--- DATASET CONTENT ---
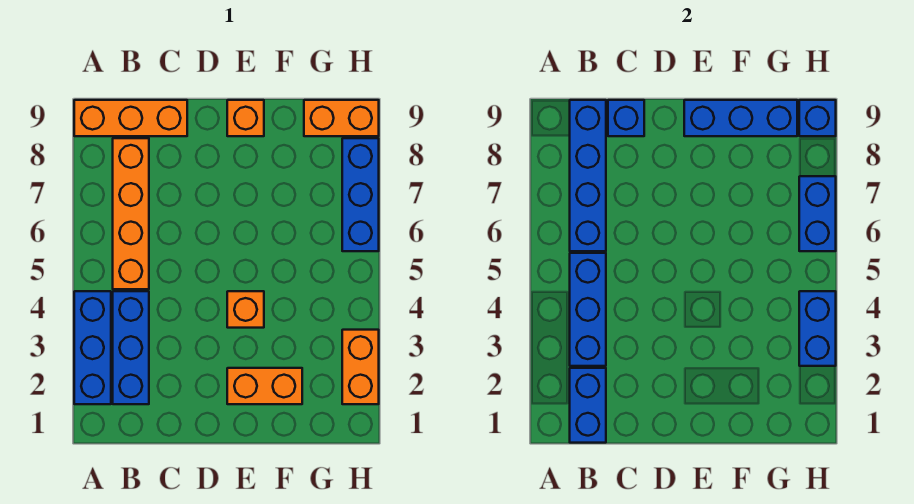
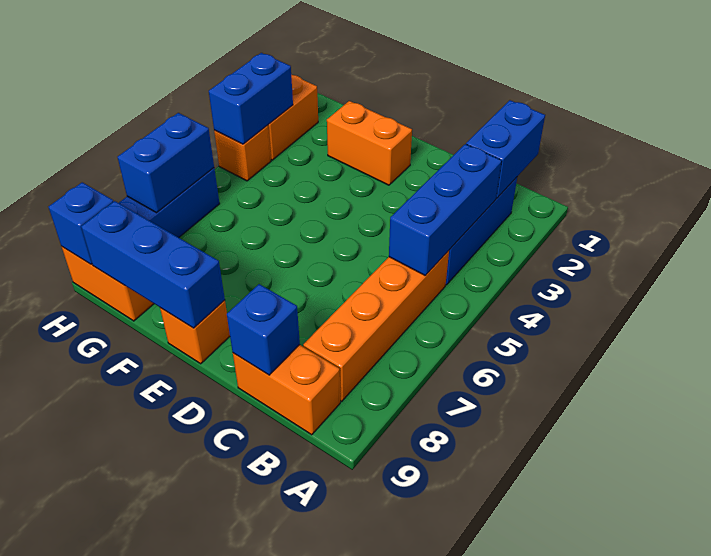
blue brick A2:A4 level 1 -> none
orange brick A9:C9 level 1 -> orange brick B9:C9 level 1
blue brick B6:B9 level 2 -> none
orange brick E4 level 1 -> orange brick H4 level 1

--- WHAT TO WORK ON ---
Exact repetition of the data is needed, with no images retained.

--- RESPONSE TO THIS TASK ---
blue brick A2:A4 level 1 -> none
orange brick A9:C9 level 1 -> orange brick B9:C9 level 1
blue brick B6:B9 level 2 -> none
orange brick E4 level 1 -> orange brick H4 level 1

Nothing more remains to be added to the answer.